#### What to work on:
Give again the line that contains "red bowling pin [346,143,383,235] -> none" and every line after it to the end of the records. Keep them exactly as they are and add nothing.

Stored data
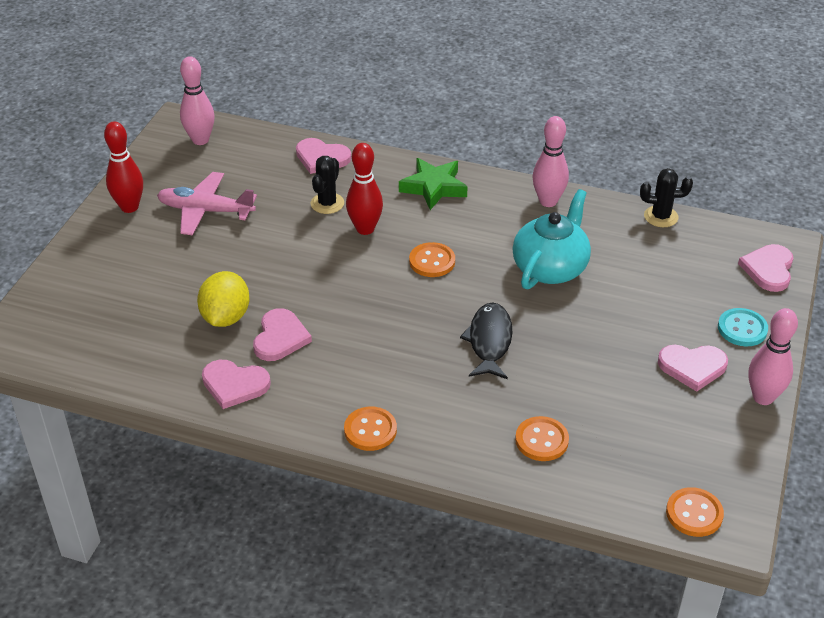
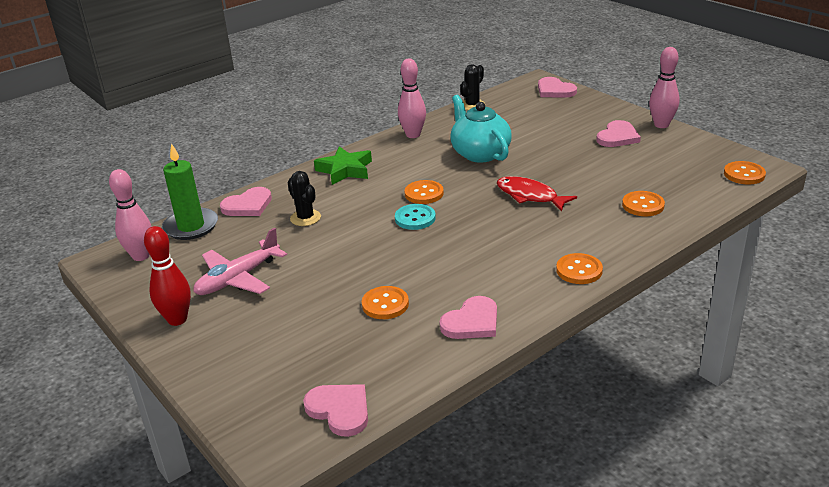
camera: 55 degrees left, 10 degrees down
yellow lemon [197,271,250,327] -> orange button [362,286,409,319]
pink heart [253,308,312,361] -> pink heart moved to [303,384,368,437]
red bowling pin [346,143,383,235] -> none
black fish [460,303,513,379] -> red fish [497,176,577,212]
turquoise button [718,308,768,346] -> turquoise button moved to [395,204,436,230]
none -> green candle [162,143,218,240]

#### Task result:
red bowling pin [346,143,383,235] -> none
black fish [460,303,513,379] -> red fish [497,176,577,212]
turquoise button [718,308,768,346] -> turquoise button moved to [395,204,436,230]
none -> green candle [162,143,218,240]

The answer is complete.